[Exercise requirements] Every entry below should be written out exactly, and no image should appear.

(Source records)

[Start of Attachment]

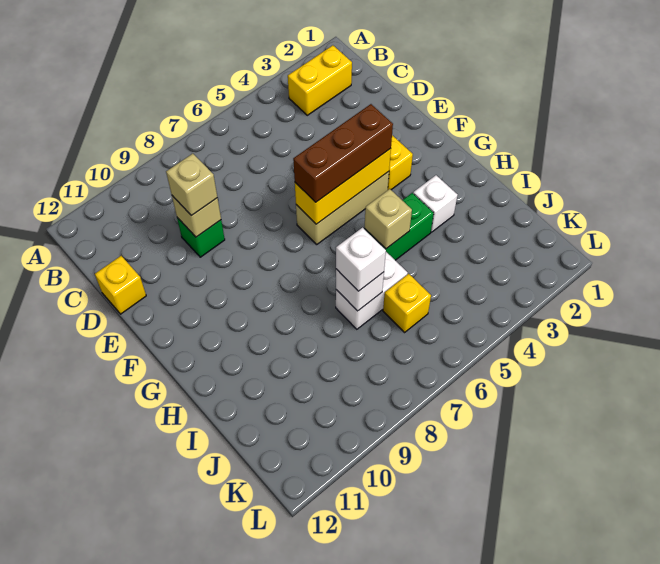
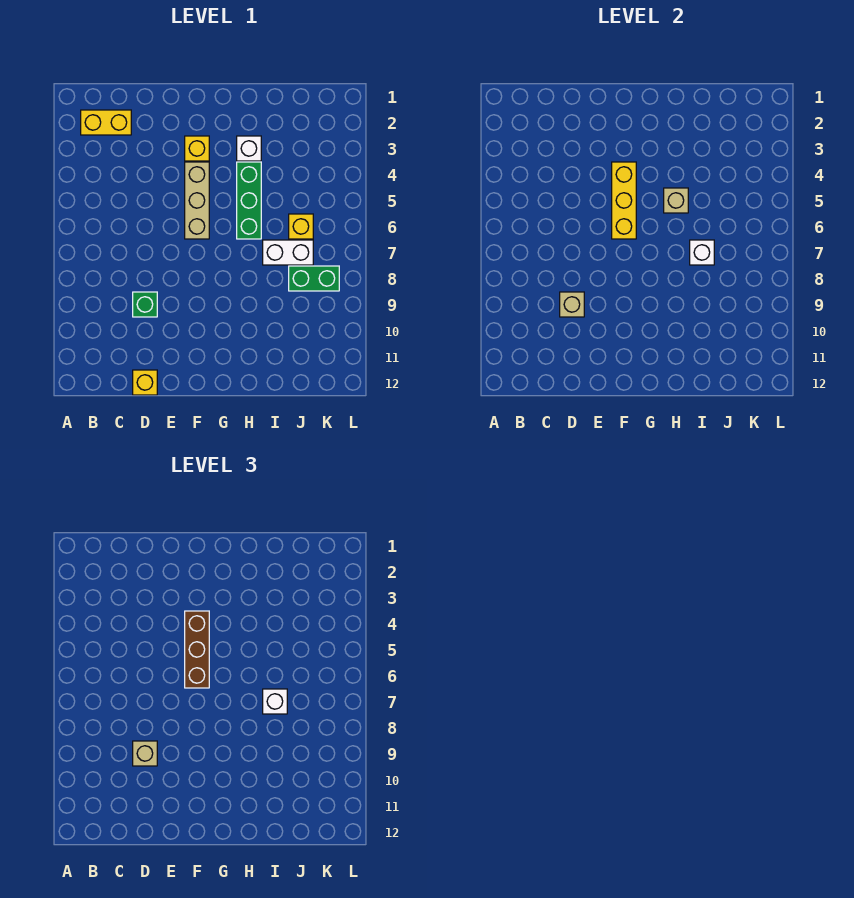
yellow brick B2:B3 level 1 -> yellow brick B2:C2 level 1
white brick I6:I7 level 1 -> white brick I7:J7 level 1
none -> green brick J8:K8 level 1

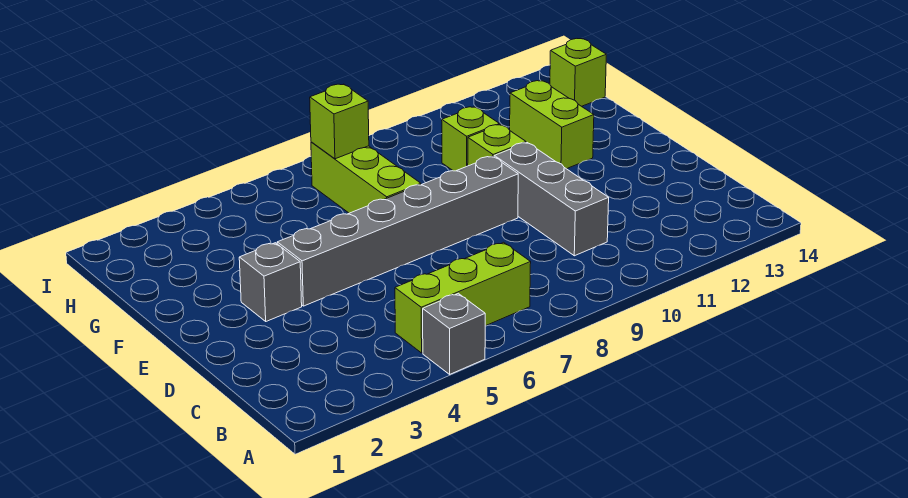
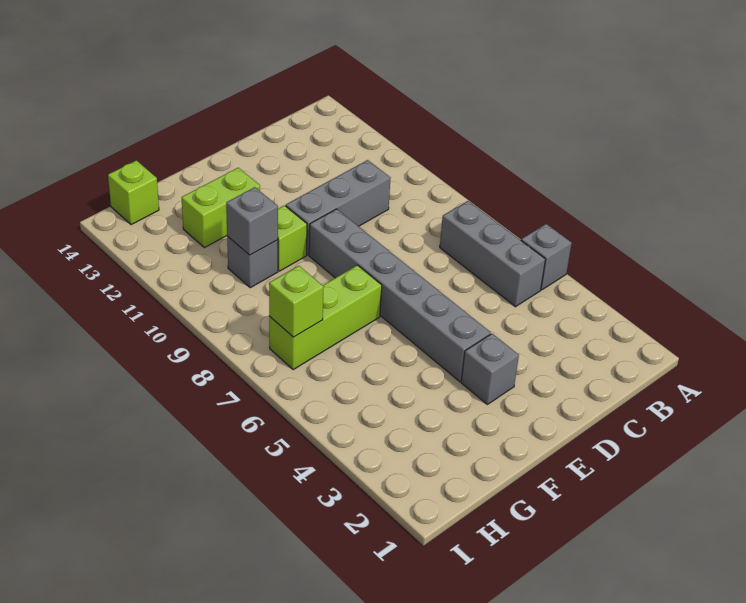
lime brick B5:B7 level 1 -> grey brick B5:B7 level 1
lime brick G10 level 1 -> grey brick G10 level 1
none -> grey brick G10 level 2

[End of Attachment]

[Written solution]
yellow brick B2:B3 level 1 -> yellow brick B2:C2 level 1
white brick I6:I7 level 1 -> white brick I7:J7 level 1
none -> green brick J8:K8 level 1

lime brick B5:B7 level 1 -> grey brick B5:B7 level 1
lime brick G10 level 1 -> grey brick G10 level 1
none -> grey brick G10 level 2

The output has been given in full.